THE PROBLEM ▸ The expected response is the full set of records, unchanged.

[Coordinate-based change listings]
▬▬▬▬▬▬▬▬▬▬

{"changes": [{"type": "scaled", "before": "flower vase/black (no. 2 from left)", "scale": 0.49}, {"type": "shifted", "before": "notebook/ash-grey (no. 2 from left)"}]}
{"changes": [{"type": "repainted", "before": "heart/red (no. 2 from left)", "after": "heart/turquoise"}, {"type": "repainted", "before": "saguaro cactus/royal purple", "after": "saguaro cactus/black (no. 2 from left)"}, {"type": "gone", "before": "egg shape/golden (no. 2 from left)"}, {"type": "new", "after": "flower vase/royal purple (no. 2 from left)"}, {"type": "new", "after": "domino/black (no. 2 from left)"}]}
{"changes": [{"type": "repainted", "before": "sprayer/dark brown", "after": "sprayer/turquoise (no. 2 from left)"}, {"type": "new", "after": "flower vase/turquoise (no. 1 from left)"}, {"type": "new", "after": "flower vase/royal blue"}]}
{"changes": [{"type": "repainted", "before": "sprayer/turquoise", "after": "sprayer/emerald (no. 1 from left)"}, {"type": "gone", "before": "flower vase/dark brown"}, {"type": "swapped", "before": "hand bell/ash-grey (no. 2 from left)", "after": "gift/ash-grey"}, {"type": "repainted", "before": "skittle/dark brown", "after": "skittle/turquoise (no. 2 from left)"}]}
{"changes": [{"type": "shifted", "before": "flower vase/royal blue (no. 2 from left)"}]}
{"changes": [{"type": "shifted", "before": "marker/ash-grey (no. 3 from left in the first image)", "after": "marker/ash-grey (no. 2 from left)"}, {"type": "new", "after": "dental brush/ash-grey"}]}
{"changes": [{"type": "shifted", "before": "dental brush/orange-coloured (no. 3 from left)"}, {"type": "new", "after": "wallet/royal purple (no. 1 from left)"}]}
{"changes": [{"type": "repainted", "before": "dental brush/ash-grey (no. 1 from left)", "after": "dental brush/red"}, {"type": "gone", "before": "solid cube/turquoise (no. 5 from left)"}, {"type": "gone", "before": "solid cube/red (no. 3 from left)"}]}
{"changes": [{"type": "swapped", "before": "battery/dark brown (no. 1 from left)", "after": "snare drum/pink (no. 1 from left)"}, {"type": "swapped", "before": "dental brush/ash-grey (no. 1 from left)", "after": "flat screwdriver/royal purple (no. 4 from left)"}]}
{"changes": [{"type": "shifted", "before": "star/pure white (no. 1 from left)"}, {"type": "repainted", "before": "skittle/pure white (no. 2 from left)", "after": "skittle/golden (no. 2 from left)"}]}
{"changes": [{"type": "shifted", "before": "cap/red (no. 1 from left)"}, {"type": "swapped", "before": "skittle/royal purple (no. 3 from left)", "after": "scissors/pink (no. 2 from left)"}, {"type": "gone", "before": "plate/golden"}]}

▬▬▬▬▬▬▬▬▬▬

EXERCISE ANSWER ▸
{"changes": [{"type": "scaled", "before": "flower vase/black (no. 2 from left)", "scale": 0.49}, {"type": "shifted", "before": "notebook/ash-grey (no. 2 from left)"}]}
{"changes": [{"type": "repainted", "before": "heart/red (no. 2 from left)", "after": "heart/turquoise"}, {"type": "repainted", "before": "saguaro cactus/royal purple", "after": "saguaro cactus/black (no. 2 from left)"}, {"type": "gone", "before": "egg shape/golden (no. 2 from left)"}, {"type": "new", "after": "flower vase/royal purple (no. 2 from left)"}, {"type": "new", "after": "domino/black (no. 2 from left)"}]}
{"changes": [{"type": "repainted", "before": "sprayer/dark brown", "after": "sprayer/turquoise (no. 2 from left)"}, {"type": "new", "after": "flower vase/turquoise (no. 1 from left)"}, {"type": "new", "after": "flower vase/royal blue"}]}
{"changes": [{"type": "repainted", "before": "sprayer/turquoise", "after": "sprayer/emerald (no. 1 from left)"}, {"type": "gone", "before": "flower vase/dark brown"}, {"type": "swapped", "before": "hand bell/ash-grey (no. 2 from left)", "after": "gift/ash-grey"}, {"type": "repainted", "before": "skittle/dark brown", "after": "skittle/turquoise (no. 2 from left)"}]}
{"changes": [{"type": "shifted", "before": "flower vase/royal blue (no. 2 from left)"}]}
{"changes": [{"type": "shifted", "before": "marker/ash-grey (no. 3 from left in the first image)", "after": "marker/ash-grey (no. 2 from left)"}, {"type": "new", "after": "dental brush/ash-grey"}]}
{"changes": [{"type": "shifted", "before": "dental brush/orange-coloured (no. 3 from left)"}, {"type": "new", "after": "wallet/royal purple (no. 1 from left)"}]}
{"changes": [{"type": "repainted", "before": "dental brush/ash-grey (no. 1 from left)", "after": "dental brush/red"}, {"type": "gone", "before": "solid cube/turquoise (no. 5 from left)"}, {"type": "gone", "before": "solid cube/red (no. 3 from left)"}]}
{"changes": [{"type": "swapped", "before": "battery/dark brown (no. 1 from left)", "after": "snare drum/pink (no. 1 from left)"}, {"type": "swapped", "before": "dental brush/ash-grey (no. 1 from left)", "after": "flat screwdriver/royal purple (no. 4 from left)"}]}
{"changes": [{"type": "shifted", "before": "star/pure white (no. 1 from left)"}, {"type": "repainted", "before": "skittle/pure white (no. 2 from left)", "after": "skittle/golden (no. 2 from left)"}]}
{"changes": [{"type": "shifted", "before": "cap/red (no. 1 from left)"}, {"type": "swapped", "before": "skittle/royal purple (no. 3 from left)", "after": "scissors/pink (no. 2 from left)"}, {"type": "gone", "before": "plate/golden"}]}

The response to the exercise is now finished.